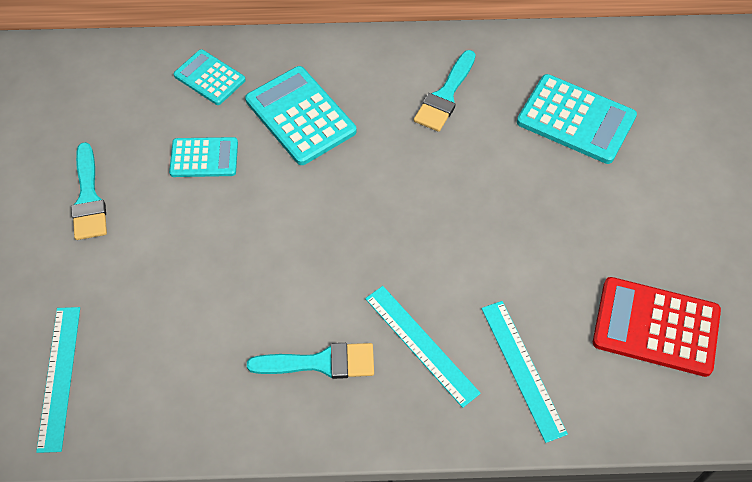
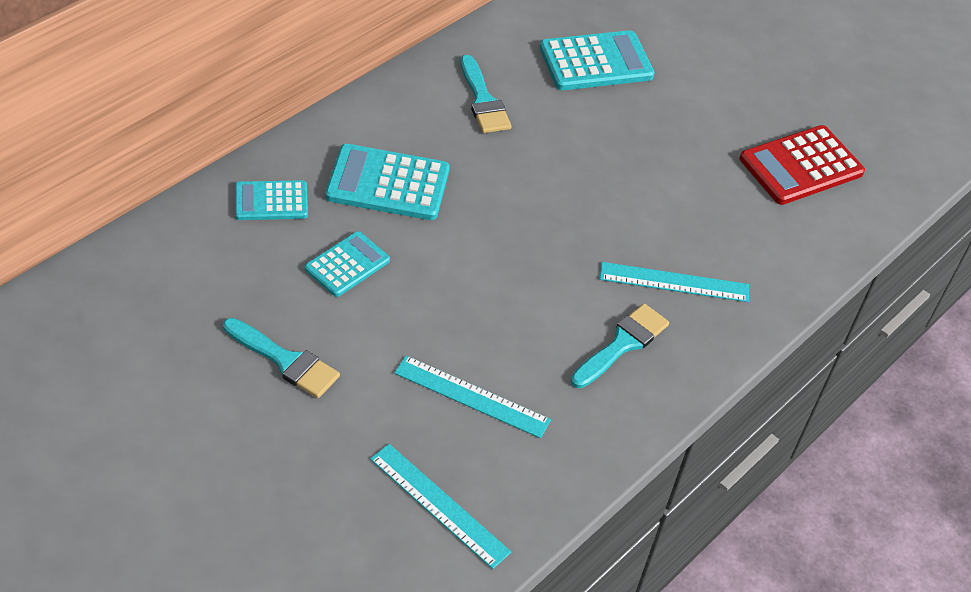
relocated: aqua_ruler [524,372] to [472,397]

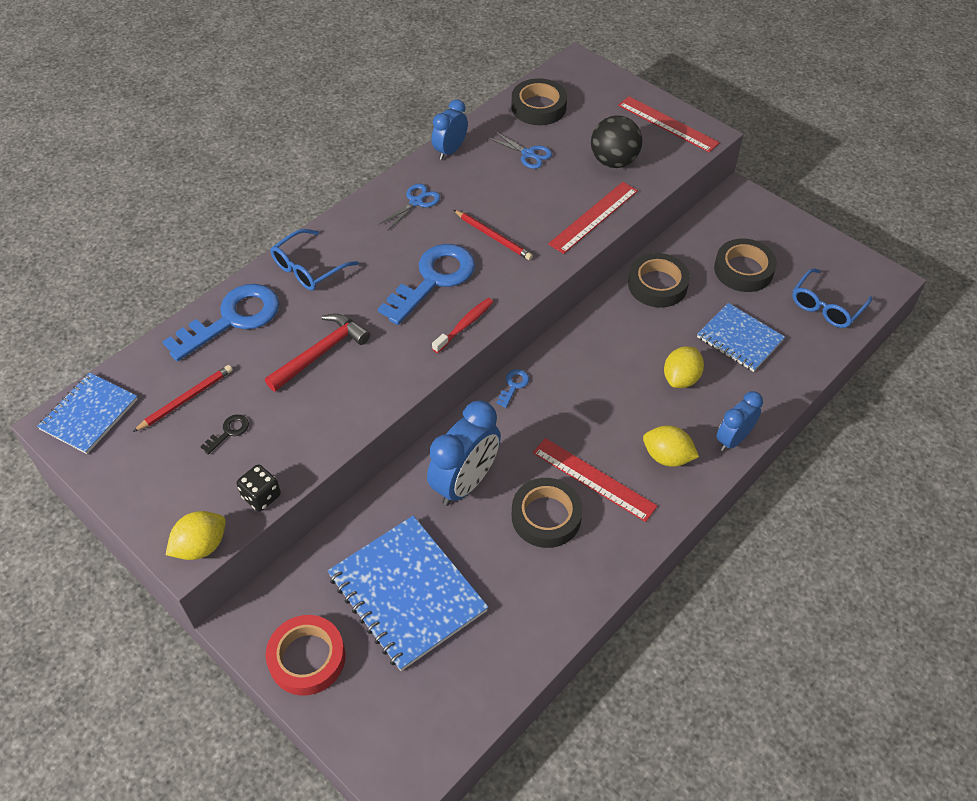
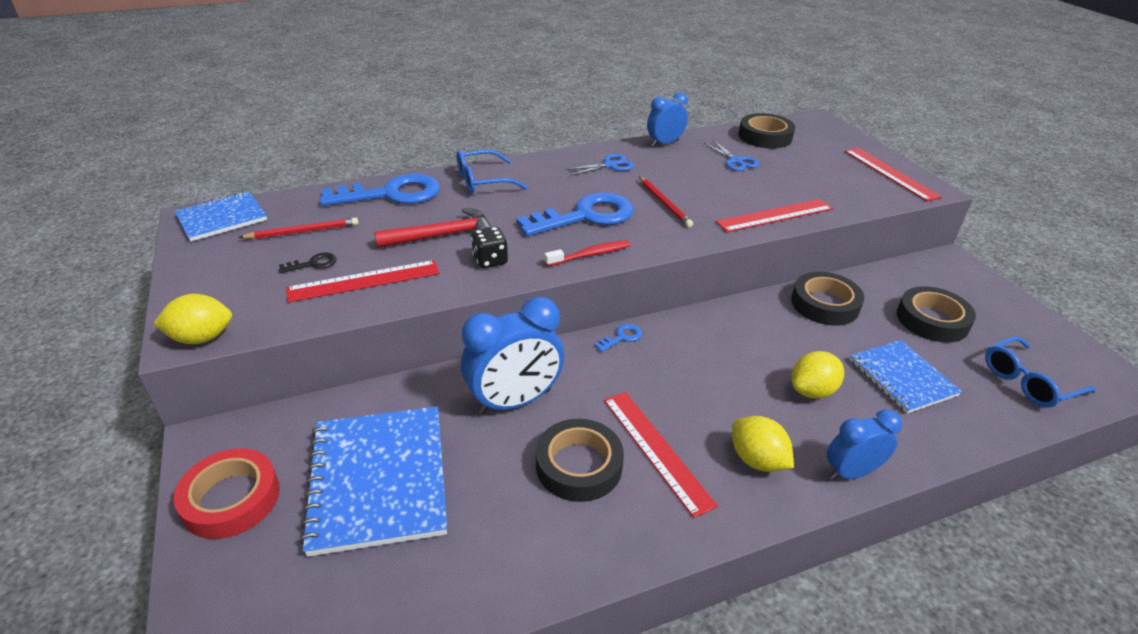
missing: black_sphere [616,141]
appeared: red_ruler [363,281]
relocated: black_die [259,488] to [489,247]

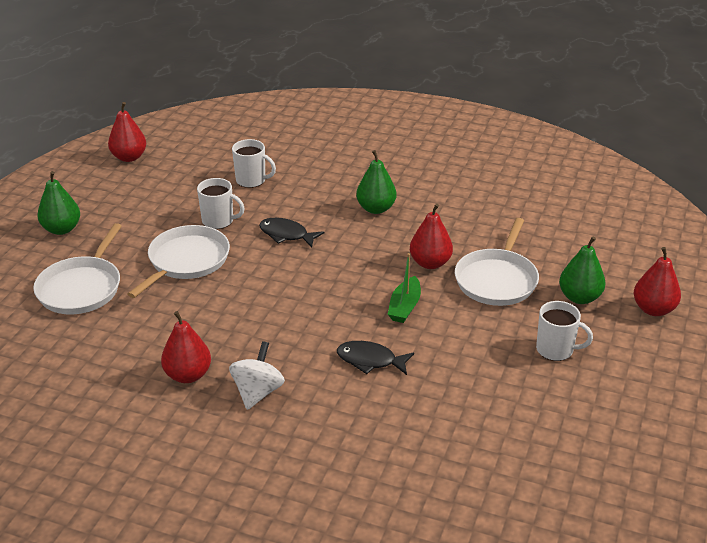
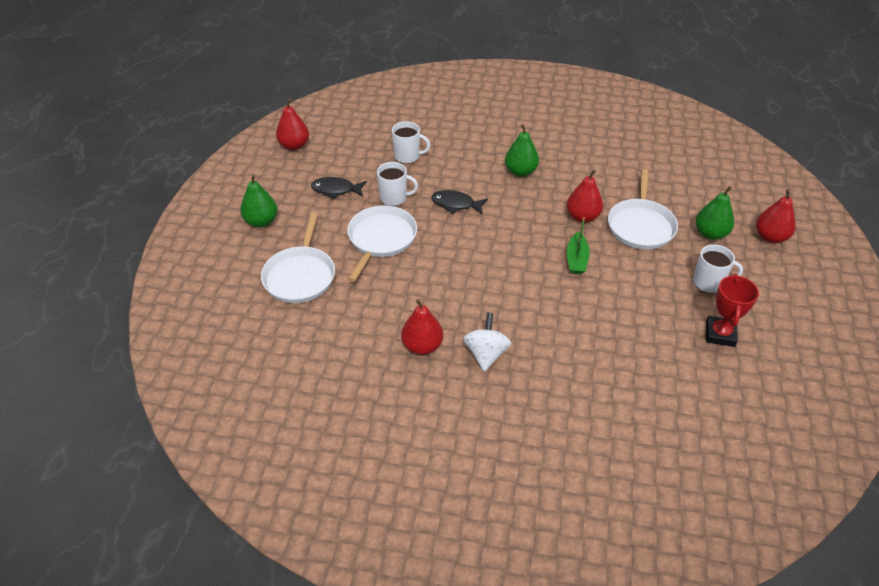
appeared: red_prize_cup [732,310]
relocated: black_fish [375,358] to [339,188]

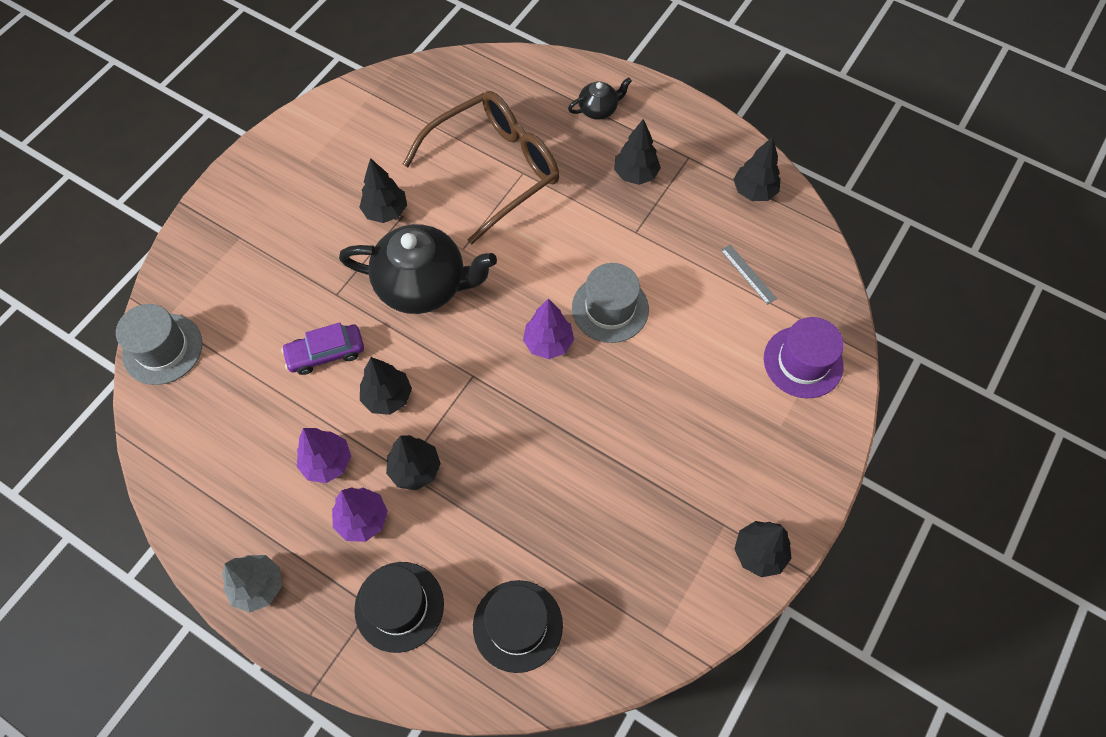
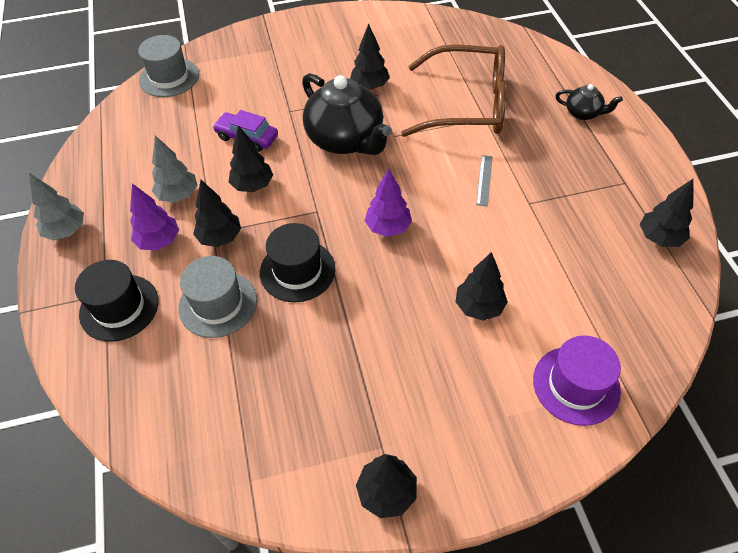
relocated: gray_top_hat [610,303] to [217,297]; black_top_hat [518,626] to [297,262]; black_tree [637,152] to [481,286]; gray_ruler [749,275] to [484,180]
colour: purple_tree [324,455] to gray_tree [174,169]

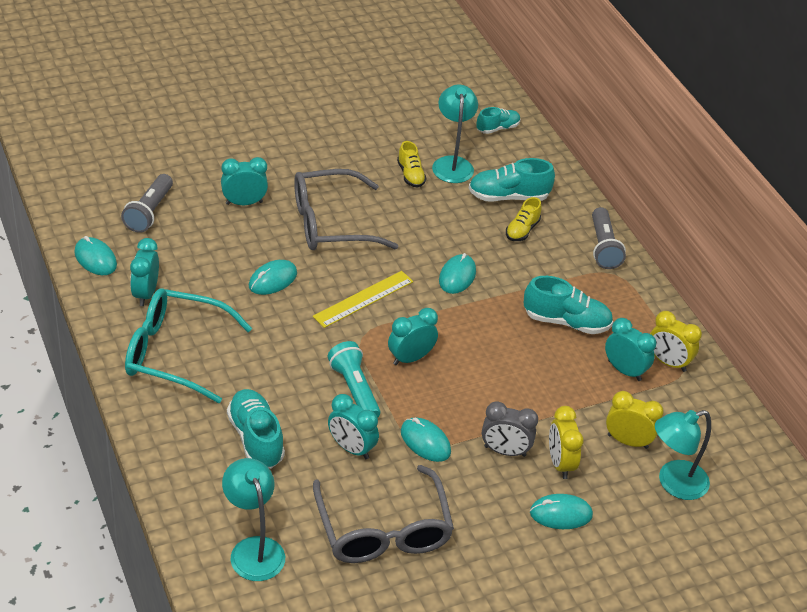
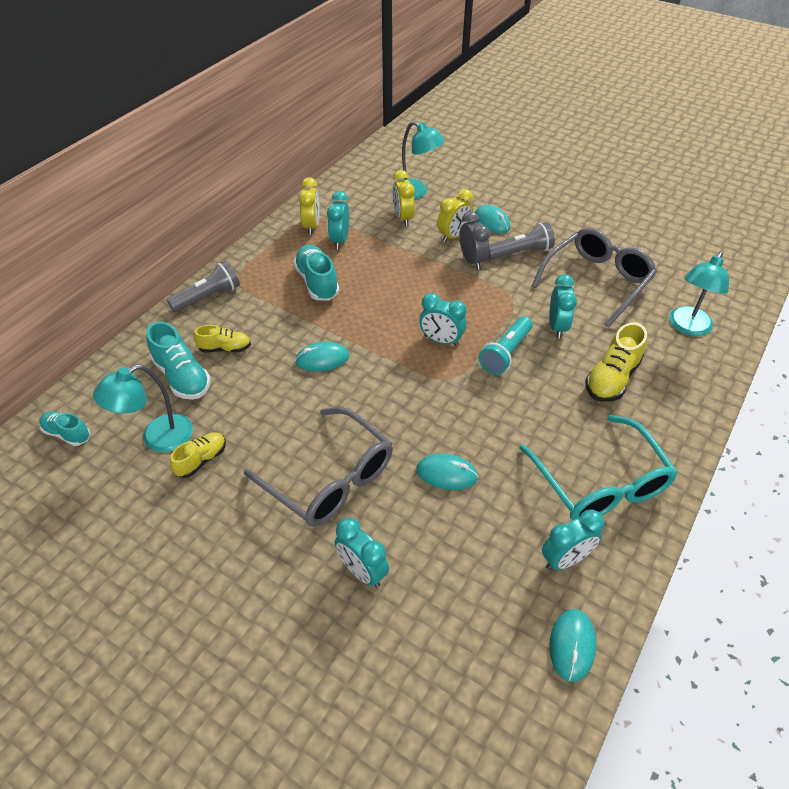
missing: golden_ruler [363,299]; aqua_computer_mouse [426,439]
relocated: gray_flashlight [147,203] to [521,240]
colour: aqua_lace-up_shoe [256,429] to golden_lace-up_shoe [616,362]

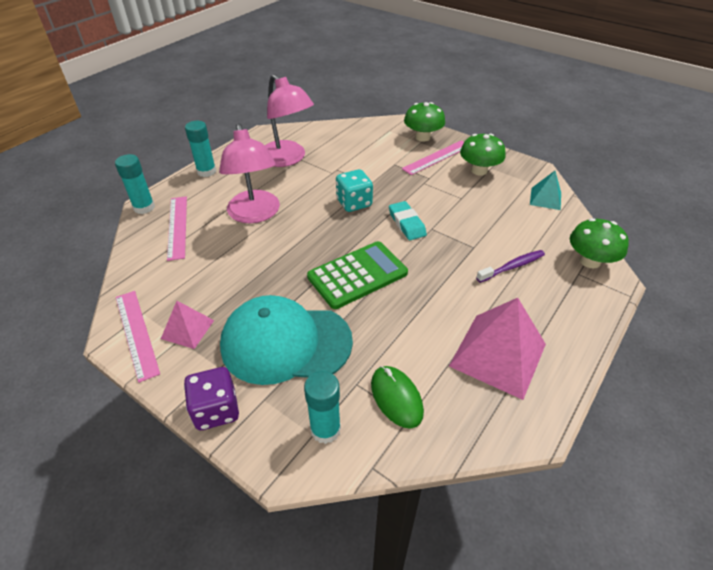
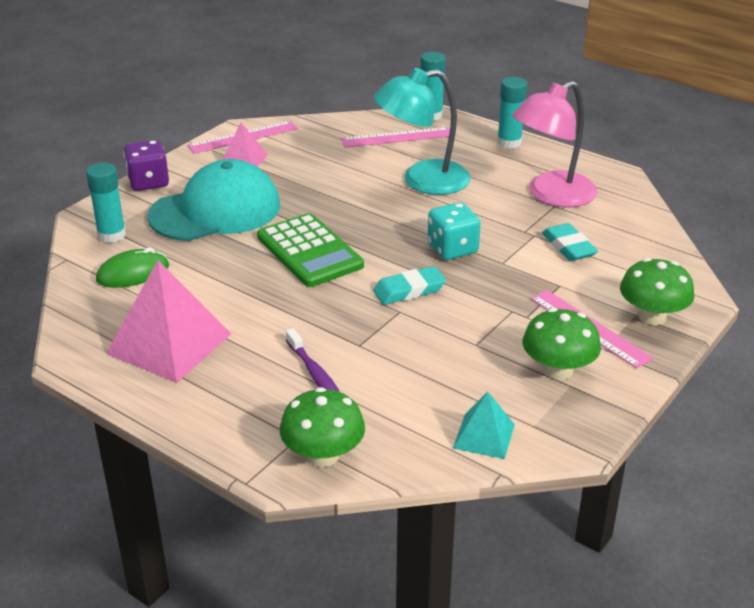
appeared: aqua_gum_eraser [570,242]
colour: pink_desk_lamp [249,173] to aqua_desk_lamp [422,131]
spun: aqua_baseball_cap [286,340] = [213,200] 60 degrees clockwise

───

Problem to work on ▸ Go through the material above and count the lines that contain "appeared"; answer with the number alone.

Problem solution ▸ 3